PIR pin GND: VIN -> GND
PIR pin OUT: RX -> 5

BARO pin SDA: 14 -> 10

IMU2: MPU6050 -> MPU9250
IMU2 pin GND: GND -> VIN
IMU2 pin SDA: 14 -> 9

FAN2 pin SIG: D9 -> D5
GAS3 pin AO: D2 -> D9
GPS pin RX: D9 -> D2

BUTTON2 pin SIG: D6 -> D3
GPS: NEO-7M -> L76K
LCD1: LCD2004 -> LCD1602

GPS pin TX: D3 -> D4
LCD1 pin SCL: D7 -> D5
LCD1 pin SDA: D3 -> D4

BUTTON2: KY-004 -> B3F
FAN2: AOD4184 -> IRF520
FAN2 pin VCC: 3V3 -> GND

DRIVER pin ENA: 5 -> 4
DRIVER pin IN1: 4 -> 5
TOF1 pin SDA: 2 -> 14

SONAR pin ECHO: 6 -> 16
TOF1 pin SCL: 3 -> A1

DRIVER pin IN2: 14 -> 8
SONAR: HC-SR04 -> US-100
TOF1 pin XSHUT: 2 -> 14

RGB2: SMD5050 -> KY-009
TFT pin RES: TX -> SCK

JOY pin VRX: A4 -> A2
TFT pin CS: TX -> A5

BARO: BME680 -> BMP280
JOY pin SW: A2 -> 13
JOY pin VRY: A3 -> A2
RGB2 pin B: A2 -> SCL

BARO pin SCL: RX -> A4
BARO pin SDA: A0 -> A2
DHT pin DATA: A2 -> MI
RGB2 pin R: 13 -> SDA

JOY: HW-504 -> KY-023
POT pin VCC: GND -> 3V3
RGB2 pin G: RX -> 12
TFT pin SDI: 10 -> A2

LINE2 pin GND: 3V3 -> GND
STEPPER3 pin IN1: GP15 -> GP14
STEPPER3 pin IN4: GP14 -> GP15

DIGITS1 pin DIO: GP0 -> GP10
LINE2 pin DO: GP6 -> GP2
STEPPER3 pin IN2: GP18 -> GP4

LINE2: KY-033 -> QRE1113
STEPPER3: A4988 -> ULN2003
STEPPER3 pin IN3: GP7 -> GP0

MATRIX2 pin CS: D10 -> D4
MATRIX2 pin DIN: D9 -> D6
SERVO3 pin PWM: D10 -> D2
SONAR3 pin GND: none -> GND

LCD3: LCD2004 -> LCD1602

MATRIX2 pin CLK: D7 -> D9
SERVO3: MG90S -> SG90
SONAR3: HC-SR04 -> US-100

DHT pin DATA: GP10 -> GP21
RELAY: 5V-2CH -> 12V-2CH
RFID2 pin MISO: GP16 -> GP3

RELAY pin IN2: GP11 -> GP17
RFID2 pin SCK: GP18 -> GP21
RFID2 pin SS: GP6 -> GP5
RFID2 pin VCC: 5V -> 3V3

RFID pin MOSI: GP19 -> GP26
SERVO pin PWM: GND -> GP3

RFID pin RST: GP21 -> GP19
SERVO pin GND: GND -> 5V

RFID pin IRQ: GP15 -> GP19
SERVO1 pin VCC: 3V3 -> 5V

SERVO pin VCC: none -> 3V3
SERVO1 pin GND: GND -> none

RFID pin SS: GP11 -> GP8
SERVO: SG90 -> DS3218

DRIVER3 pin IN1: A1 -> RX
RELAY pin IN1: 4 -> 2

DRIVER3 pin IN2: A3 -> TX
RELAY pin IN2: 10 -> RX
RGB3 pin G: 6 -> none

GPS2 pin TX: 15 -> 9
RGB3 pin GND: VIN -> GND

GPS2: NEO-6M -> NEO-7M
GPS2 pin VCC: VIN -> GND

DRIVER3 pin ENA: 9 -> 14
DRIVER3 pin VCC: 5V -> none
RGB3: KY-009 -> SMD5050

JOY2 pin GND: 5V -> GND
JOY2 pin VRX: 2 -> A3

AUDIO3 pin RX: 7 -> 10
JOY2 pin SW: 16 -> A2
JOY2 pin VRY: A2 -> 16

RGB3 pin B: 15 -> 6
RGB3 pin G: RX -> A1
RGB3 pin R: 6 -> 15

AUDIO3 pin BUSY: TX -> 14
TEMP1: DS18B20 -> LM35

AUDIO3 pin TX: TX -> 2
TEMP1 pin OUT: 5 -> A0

******

*WORK ORDER:*
For this exercise, output exactly the lines above from the line with "SERVO3 pin PWM: D10 -> D2" to the line with "DRIVER3 pin VCC: 5V -> none", counting both, and leave out the rest.

*ANSWER BELOW:*
SERVO3 pin PWM: D10 -> D2
SONAR3 pin GND: none -> GND

LCD3: LCD2004 -> LCD1602

MATRIX2 pin CLK: D7 -> D9
SERVO3: MG90S -> SG90
SONAR3: HC-SR04 -> US-100

DHT pin DATA: GP10 -> GP21
RELAY: 5V-2CH -> 12V-2CH
RFID2 pin MISO: GP16 -> GP3

RELAY pin IN2: GP11 -> GP17
RFID2 pin SCK: GP18 -> GP21
RFID2 pin SS: GP6 -> GP5
RFID2 pin VCC: 5V -> 3V3

RFID pin MOSI: GP19 -> GP26
SERVO pin PWM: GND -> GP3

RFID pin RST: GP21 -> GP19
SERVO pin GND: GND -> 5V

RFID pin IRQ: GP15 -> GP19
SERVO1 pin VCC: 3V3 -> 5V

SERVO pin VCC: none -> 3V3
SERVO1 pin GND: GND -> none

RFID pin SS: GP11 -> GP8
SERVO: SG90 -> DS3218

DRIVER3 pin IN1: A1 -> RX
RELAY pin IN1: 4 -> 2

DRIVER3 pin IN2: A3 -> TX
RELAY pin IN2: 10 -> RX
RGB3 pin G: 6 -> none

GPS2 pin TX: 15 -> 9
RGB3 pin GND: VIN -> GND

GPS2: NEO-6M -> NEO-7M
GPS2 pin VCC: VIN -> GND

DRIVER3 pin ENA: 9 -> 14
DRIVER3 pin VCC: 5V -> none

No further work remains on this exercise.